Aim of the task
Gather every line from the entries below that includes "each".

···

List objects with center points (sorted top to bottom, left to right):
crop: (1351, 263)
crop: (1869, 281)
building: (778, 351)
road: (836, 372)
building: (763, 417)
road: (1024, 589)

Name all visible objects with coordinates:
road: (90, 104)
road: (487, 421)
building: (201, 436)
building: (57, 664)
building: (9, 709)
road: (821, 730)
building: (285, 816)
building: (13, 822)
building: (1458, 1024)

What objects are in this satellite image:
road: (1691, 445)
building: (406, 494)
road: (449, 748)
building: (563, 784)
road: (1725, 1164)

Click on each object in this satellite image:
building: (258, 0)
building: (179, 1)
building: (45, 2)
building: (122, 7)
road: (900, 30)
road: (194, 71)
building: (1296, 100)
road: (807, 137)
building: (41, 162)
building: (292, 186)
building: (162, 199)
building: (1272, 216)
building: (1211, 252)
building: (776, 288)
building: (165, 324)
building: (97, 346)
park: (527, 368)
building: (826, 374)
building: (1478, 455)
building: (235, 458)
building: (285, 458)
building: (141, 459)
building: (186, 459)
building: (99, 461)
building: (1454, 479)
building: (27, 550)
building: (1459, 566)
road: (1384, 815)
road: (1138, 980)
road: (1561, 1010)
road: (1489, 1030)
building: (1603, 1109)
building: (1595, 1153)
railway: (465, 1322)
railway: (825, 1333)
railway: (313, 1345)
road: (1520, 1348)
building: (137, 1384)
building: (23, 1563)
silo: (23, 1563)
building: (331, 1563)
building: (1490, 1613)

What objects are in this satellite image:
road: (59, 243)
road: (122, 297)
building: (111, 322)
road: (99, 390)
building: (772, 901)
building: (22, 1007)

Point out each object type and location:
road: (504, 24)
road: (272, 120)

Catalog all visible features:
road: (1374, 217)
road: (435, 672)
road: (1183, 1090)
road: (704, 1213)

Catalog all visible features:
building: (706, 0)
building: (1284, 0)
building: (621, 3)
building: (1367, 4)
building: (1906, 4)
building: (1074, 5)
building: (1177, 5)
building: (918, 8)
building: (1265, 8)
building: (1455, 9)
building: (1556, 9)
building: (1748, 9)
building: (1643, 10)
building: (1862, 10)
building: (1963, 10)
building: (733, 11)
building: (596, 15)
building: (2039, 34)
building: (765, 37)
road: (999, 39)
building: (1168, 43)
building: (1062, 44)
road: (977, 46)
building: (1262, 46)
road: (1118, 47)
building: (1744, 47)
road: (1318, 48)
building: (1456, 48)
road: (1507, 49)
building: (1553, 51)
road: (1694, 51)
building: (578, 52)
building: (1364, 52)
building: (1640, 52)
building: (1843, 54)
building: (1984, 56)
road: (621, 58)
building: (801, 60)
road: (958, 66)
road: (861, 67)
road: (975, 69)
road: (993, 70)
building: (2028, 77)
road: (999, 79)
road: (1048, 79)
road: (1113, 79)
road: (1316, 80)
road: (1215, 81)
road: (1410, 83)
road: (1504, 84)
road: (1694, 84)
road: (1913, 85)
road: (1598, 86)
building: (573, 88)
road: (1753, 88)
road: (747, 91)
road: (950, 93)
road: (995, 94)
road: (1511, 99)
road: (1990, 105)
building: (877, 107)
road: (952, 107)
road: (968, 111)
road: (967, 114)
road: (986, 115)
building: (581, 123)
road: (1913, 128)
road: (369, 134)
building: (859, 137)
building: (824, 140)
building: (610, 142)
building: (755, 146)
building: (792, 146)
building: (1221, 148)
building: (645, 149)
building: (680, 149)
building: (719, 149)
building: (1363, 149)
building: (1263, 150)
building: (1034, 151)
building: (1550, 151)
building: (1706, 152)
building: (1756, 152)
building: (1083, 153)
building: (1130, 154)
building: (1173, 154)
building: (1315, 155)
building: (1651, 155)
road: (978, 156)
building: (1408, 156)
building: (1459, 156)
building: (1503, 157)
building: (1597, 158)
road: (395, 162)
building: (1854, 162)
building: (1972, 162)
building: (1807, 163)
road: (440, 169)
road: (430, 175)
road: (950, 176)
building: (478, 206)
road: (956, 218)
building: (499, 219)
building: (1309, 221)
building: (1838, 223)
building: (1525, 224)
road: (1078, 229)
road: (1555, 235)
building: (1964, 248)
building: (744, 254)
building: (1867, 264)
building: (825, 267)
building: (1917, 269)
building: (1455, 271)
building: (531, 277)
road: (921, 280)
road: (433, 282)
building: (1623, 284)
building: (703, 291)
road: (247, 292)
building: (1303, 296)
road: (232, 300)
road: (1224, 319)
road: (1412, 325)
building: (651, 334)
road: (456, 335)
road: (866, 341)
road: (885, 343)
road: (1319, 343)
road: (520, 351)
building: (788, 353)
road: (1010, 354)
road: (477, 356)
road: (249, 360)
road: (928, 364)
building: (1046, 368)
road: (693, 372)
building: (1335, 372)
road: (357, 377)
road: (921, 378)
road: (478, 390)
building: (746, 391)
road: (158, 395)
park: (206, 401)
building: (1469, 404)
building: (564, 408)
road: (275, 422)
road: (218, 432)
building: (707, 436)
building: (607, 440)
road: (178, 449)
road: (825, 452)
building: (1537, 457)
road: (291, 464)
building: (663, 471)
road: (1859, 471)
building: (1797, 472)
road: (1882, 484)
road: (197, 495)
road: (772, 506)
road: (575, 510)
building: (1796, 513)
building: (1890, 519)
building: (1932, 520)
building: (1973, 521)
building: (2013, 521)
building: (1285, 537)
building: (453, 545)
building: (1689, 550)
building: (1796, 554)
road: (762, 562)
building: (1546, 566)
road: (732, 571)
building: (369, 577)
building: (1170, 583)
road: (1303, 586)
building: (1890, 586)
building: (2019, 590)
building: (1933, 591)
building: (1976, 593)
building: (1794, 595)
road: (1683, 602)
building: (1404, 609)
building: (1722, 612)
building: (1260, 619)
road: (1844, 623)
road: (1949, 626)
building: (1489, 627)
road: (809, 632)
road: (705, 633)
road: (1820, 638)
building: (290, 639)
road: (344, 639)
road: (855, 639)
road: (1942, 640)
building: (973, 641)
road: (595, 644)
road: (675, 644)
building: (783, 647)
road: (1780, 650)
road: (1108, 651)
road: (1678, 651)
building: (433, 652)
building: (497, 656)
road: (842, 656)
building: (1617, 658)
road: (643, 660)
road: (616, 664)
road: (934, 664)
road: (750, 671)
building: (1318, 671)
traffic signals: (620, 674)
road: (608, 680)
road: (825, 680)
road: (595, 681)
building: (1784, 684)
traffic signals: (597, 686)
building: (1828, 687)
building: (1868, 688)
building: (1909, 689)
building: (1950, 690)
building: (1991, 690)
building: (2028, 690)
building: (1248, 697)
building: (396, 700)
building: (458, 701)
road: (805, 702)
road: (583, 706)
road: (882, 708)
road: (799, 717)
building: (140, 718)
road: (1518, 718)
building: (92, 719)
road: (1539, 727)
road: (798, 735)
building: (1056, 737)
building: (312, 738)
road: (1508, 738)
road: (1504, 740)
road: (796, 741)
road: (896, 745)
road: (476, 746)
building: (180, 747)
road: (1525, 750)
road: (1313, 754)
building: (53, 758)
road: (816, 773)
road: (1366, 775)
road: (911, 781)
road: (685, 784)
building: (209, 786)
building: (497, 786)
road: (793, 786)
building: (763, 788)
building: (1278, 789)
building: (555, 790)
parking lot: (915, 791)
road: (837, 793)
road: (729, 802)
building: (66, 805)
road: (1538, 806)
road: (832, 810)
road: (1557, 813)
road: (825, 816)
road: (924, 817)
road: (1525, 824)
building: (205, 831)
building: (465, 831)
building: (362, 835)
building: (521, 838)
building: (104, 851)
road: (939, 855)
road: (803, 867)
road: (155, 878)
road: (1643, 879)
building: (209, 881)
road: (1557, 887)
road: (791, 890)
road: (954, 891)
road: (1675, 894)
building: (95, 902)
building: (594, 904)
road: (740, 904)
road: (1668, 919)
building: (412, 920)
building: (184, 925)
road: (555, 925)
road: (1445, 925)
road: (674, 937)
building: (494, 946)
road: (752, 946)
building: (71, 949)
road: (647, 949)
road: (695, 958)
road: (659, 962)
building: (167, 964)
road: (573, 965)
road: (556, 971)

···

Exercise output
Click on each object in this satellite image:
Point out each object type and location:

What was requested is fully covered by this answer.